● Aim of the task
The finished copy must match the records exactly, except that it contains no pictures.

● Data shown
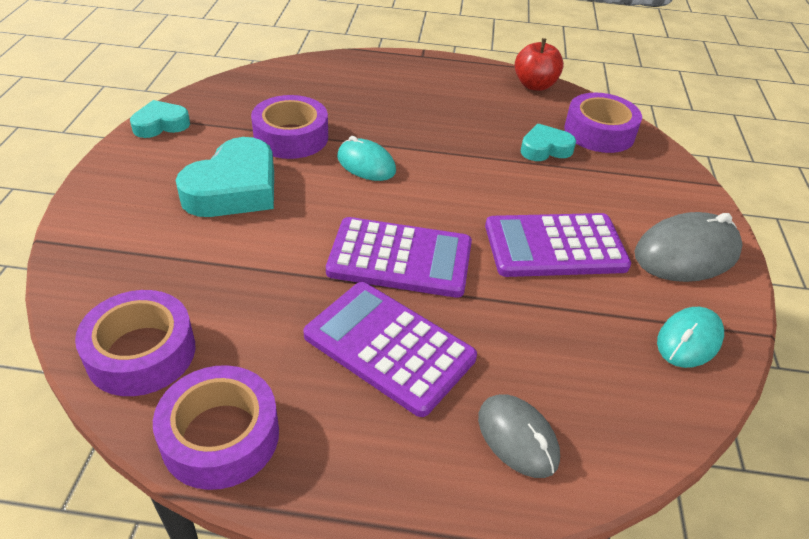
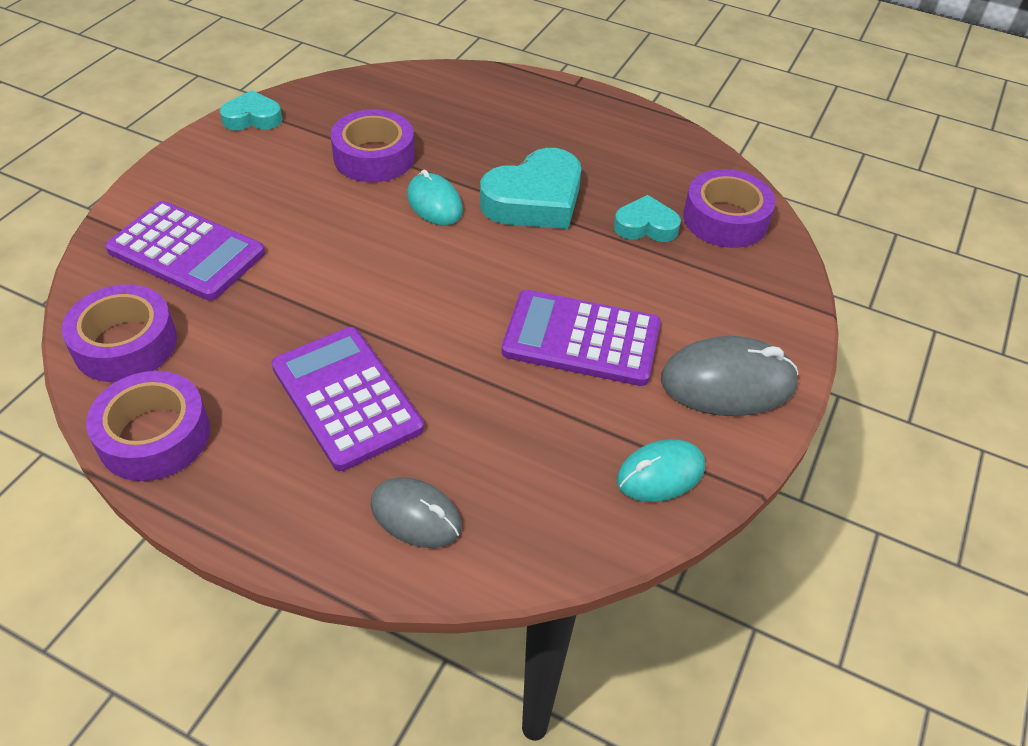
camera: 20 degrees right, 5 degrees up
turquoise heart [176,137,274,217] -> turquoise heart moved to [480,148,581,229]
purple calculator [326,217,472,298] -> purple calculator moved to [105,201,265,300]
grey mouse [478,394,560,478] -> grey mouse turned 45 degrees counterclockwise [371,477,462,548]
red apple [515,38,564,91] -> none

● Answer for the task
camera: 20 degrees right, 5 degrees up
turquoise heart [176,137,274,217] -> turquoise heart moved to [480,148,581,229]
purple calculator [326,217,472,298] -> purple calculator moved to [105,201,265,300]
grey mouse [478,394,560,478] -> grey mouse turned 45 degrees counterclockwise [371,477,462,548]
red apple [515,38,564,91] -> none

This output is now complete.